PROBLEM DESCRIPTION: Scan the entries below for "none" and copy each line that holds it.
═══ RECORDS FOR THE EXERCISE
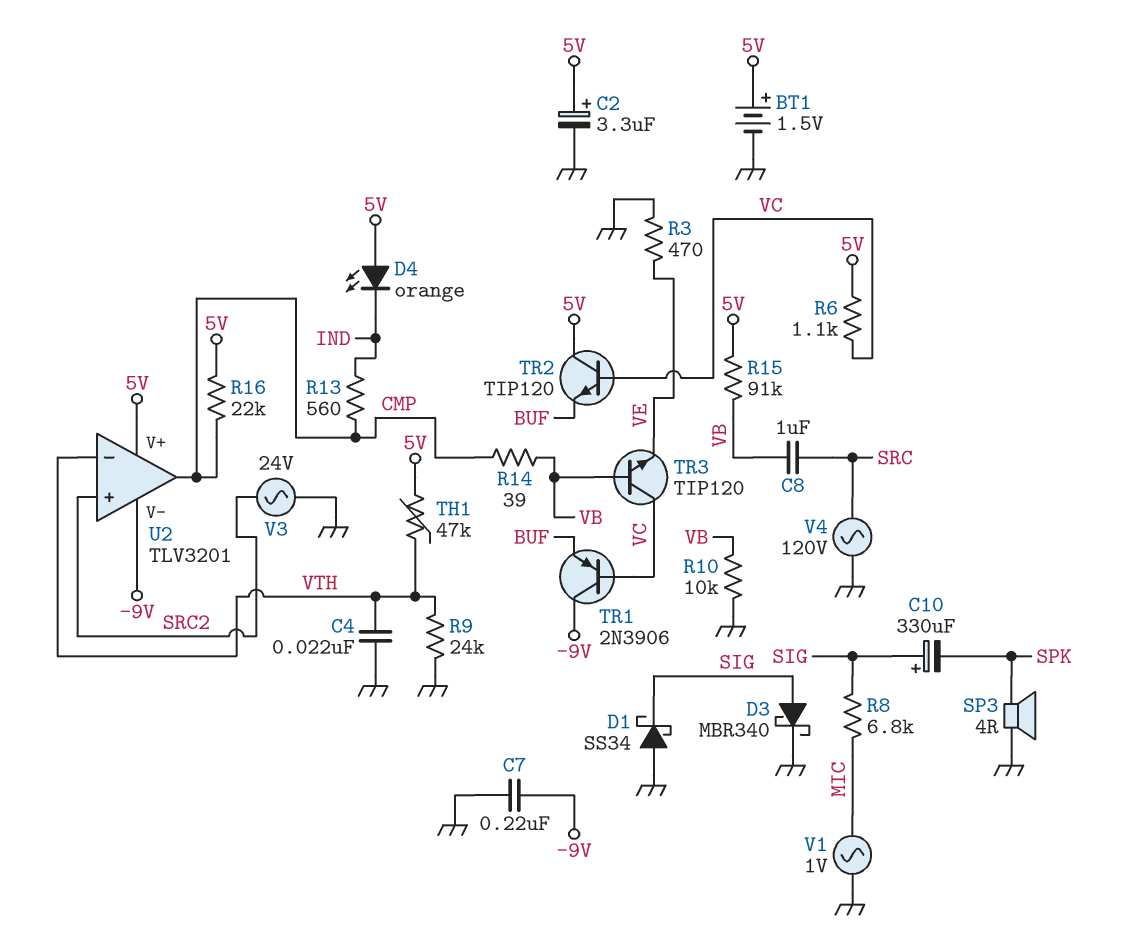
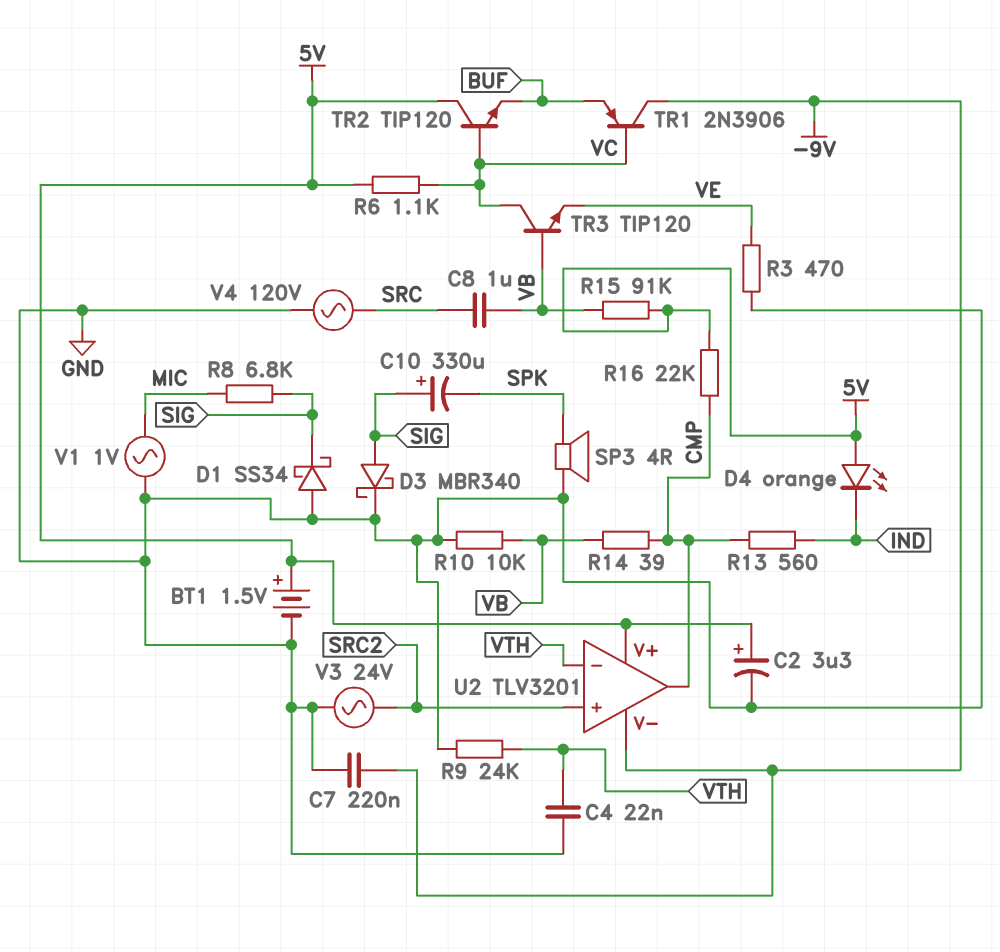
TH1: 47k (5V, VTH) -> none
══════
═══ RECORDS FOR THE EXERCISE
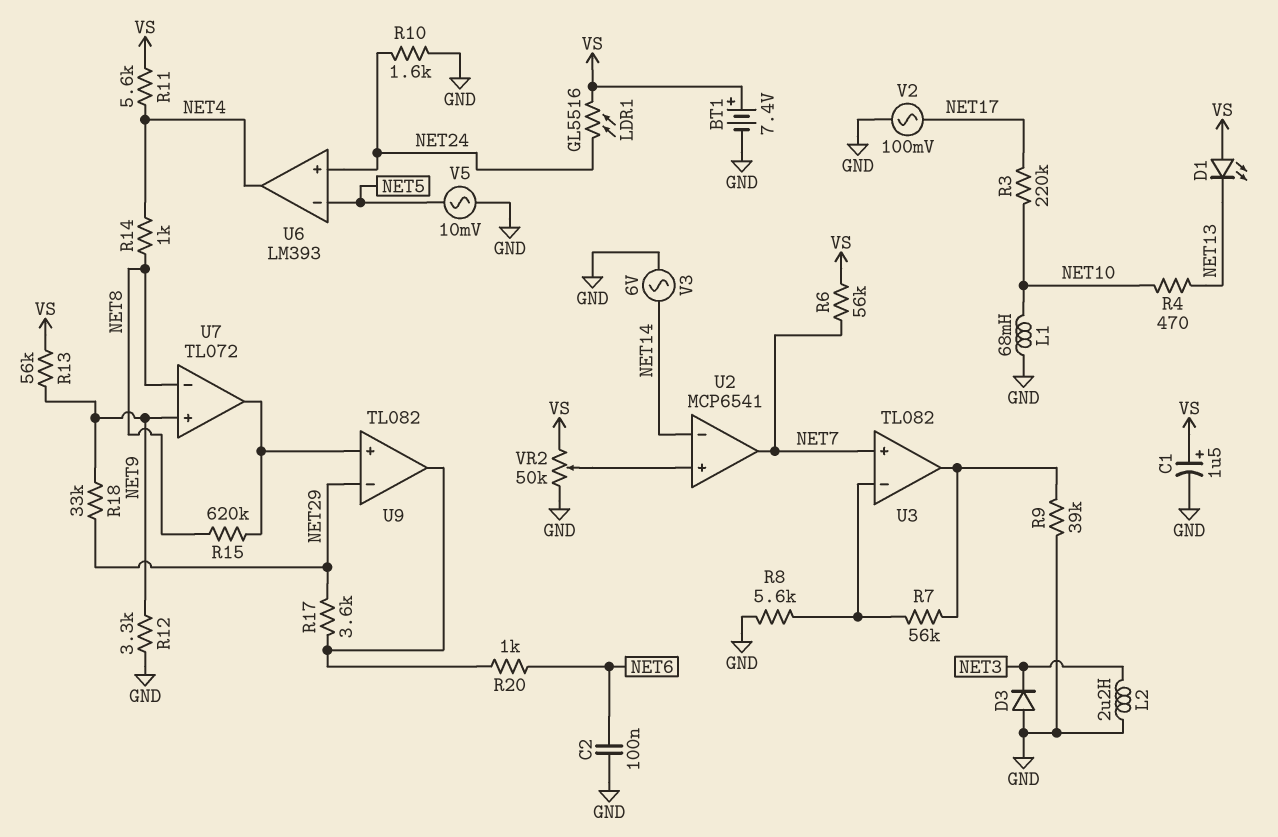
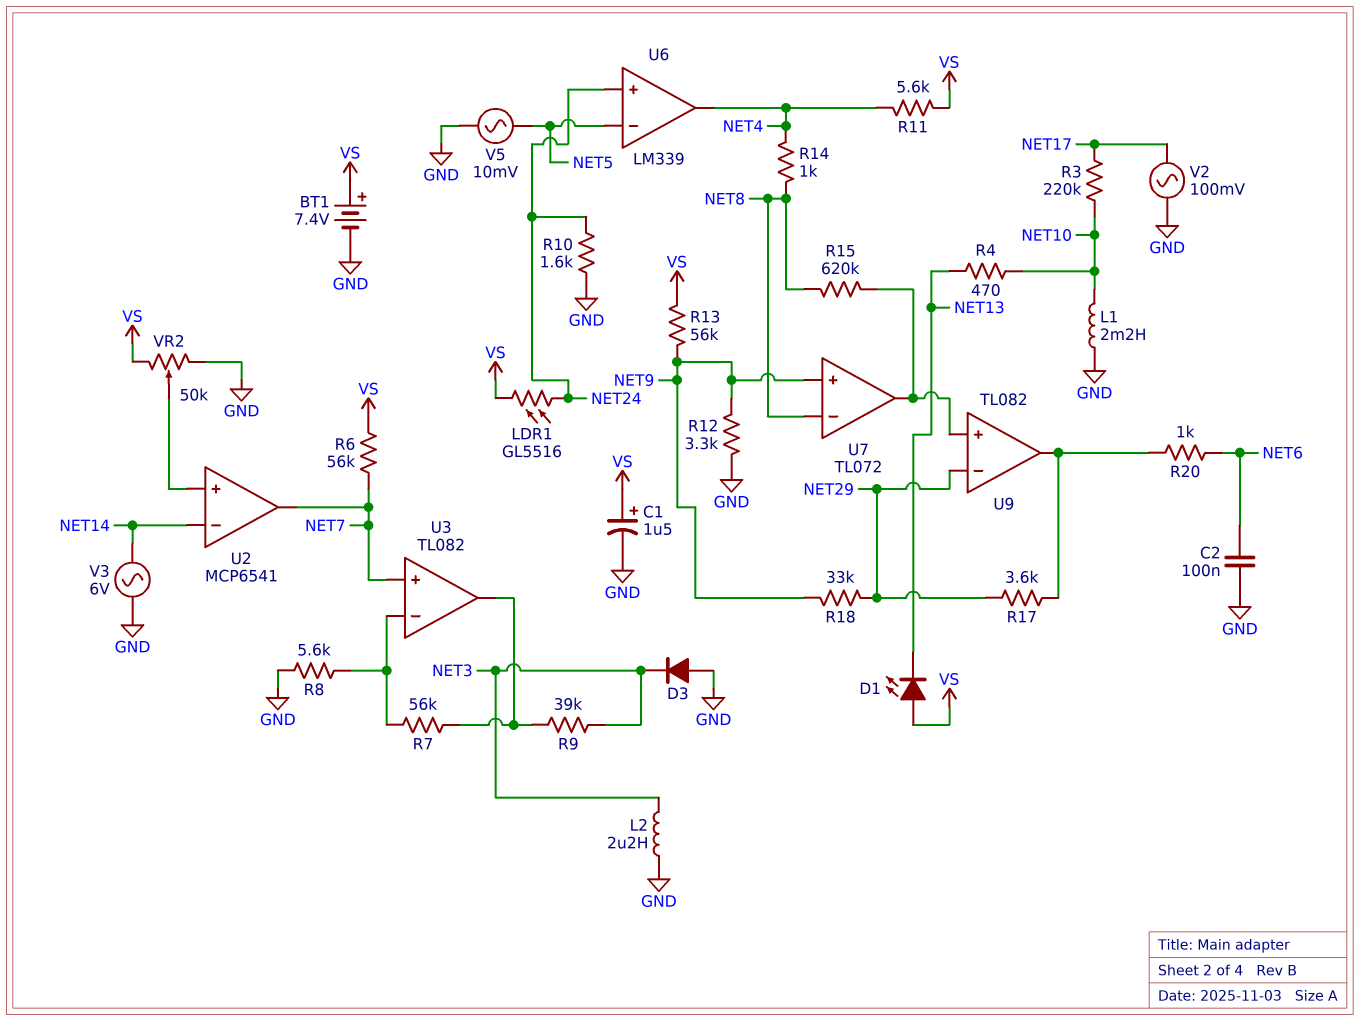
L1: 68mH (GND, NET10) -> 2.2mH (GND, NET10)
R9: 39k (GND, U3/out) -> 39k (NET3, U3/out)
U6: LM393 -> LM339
══════
═══ RECORDS FOR THE EXERCISE
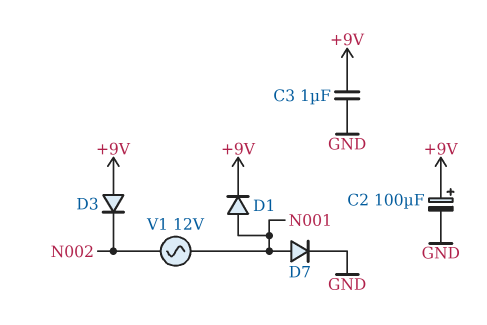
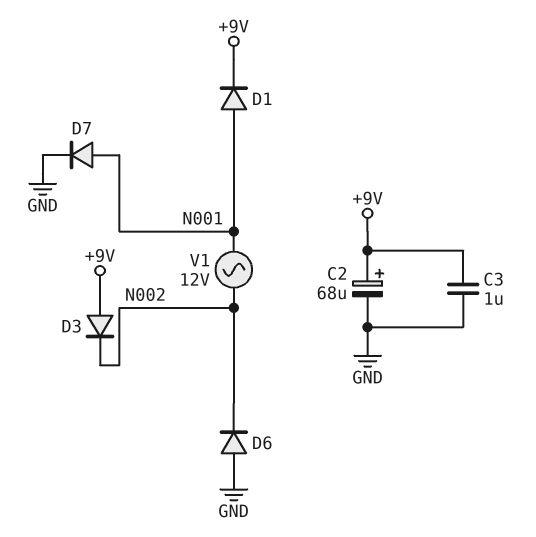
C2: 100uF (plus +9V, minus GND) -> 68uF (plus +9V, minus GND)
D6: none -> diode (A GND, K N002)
══════
RESPONSE TO THE EXERCISE:
TH1: 47k (5V, VTH) -> none
D6: none -> diode (A GND, K N002)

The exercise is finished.